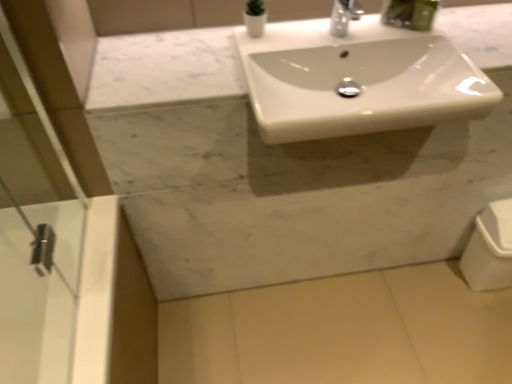
Question: Can we say white glossy trash can at lower right lies outside white glossy vase at upper center?

Choices:
 (A) yes
 (B) no

Answer: (A)

Question: Is white glossy vase at upper center at the back of white glossy trash can at lower right?

Choices:
 (A) yes
 (B) no

Answer: (B)

Question: Is white glossy vase at upper center a part of white glossy trash can at lower right?

Choices:
 (A) no
 (B) yes

Answer: (A)

Question: Is the surface of white glossy trash can at lower right in direct contact with white glossy vase at upper center?

Choices:
 (A) yes
 (B) no

Answer: (B)

Question: Is white glossy trash can at lower right wider than white glossy vase at upper center?

Choices:
 (A) no
 (B) yes

Answer: (B)

Question: Is white glossy trash can at lower right behind white glossy vase at upper center?

Choices:
 (A) no
 (B) yes

Answer: (B)

Question: Are white glossy vase at upper center and white glossy sink at center making contact?

Choices:
 (A) yes
 (B) no

Answer: (B)

Question: Is white glossy vase at upper center located outside white glossy sink at center?

Choices:
 (A) yes
 (B) no

Answer: (A)

Question: Is white glossy vase at upper center facing towards white glossy sink at center?

Choices:
 (A) no
 (B) yes

Answer: (A)

Question: From a real-world perspective, does white glossy vase at upper center sit lower than white glossy sink at center?

Choices:
 (A) yes
 (B) no

Answer: (B)

Question: Is white glossy vase at upper center at the right side of white glossy sink at center?

Choices:
 (A) yes
 (B) no

Answer: (B)

Question: Considering the relative sizes of white glossy vase at upper center and white glossy sink at center in the image provided, is white glossy vase at upper center bigger than white glossy sink at center?

Choices:
 (A) yes
 (B) no

Answer: (B)

Question: Can you see white glossy vase at upper center touching white glossy trash can at lower right?

Choices:
 (A) no
 (B) yes

Answer: (A)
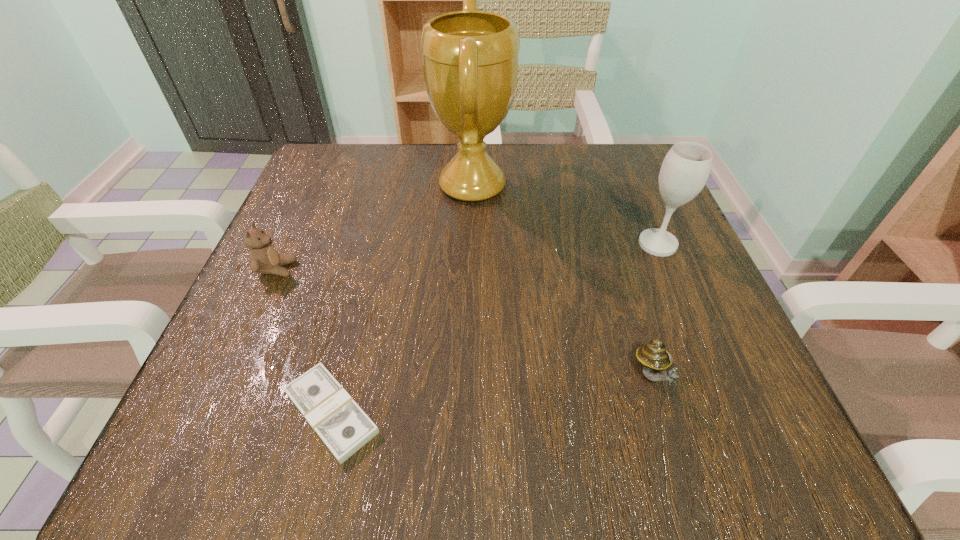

======

» What to do: Select each line of the entries above that contains the word "lower". Case counts.

» Task solution:
Question: Can we say white glossy trash can at lower right lies outside white glossy vase at upper center?
Question: Is white glossy vase at upper center at the back of white glossy trash can at lower right?
Question: Is white glossy vase at upper center a part of white glossy trash can at lower right?
Question: Is the surface of white glossy trash can at lower right in direct contact with white glossy vase at upper center?
Question: Is white glossy trash can at lower right wider than white glossy vase at upper center?
Question: Is white glossy trash can at lower right behind white glossy vase at upper center?
Question: From a real-world perspective, does white glossy vase at upper center sit lower than white glossy sink at center?
Question: Can you see white glossy vase at upper center touching white glossy trash can at lower right?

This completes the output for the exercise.